• WHAT THIS TASK INVOLVES
Each line of the material below with the word "degrees" is to be reported.

• THE DATA
----------
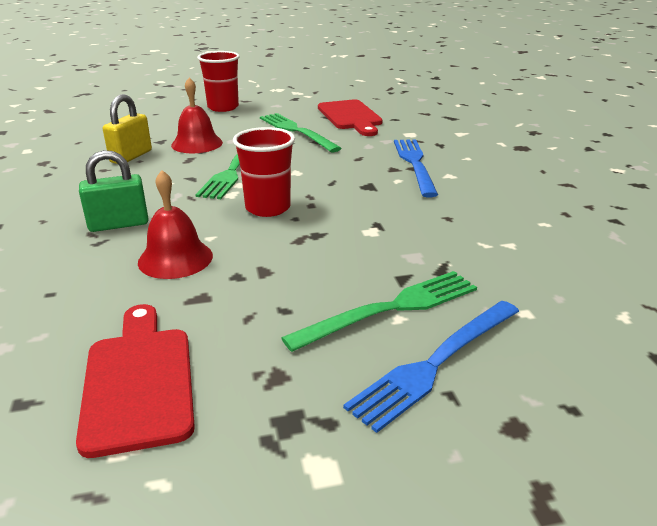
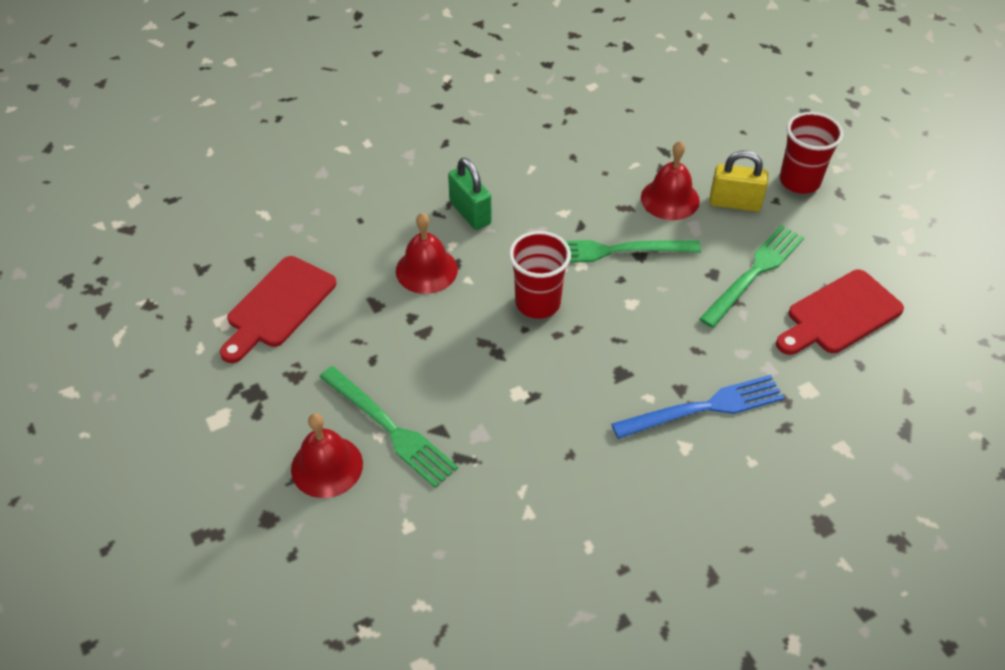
camera: 75 degrees right, 20 degrees up
red cutting board [76,304,195,458] -> red cutting board turned 150 degrees clockwise [220,256,336,363]
yellow padlock [103,94,152,164] -> yellow padlock moved to [710,150,769,212]
blue fork [343,301,519,433] -> red bell [291,413,363,498]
----------
• ANSWER TO THIS EXERCISE
camera: 75 degrees right, 20 degrees up
red cutting board [76,304,195,458] -> red cutting board turned 150 degrees clockwise [220,256,336,363]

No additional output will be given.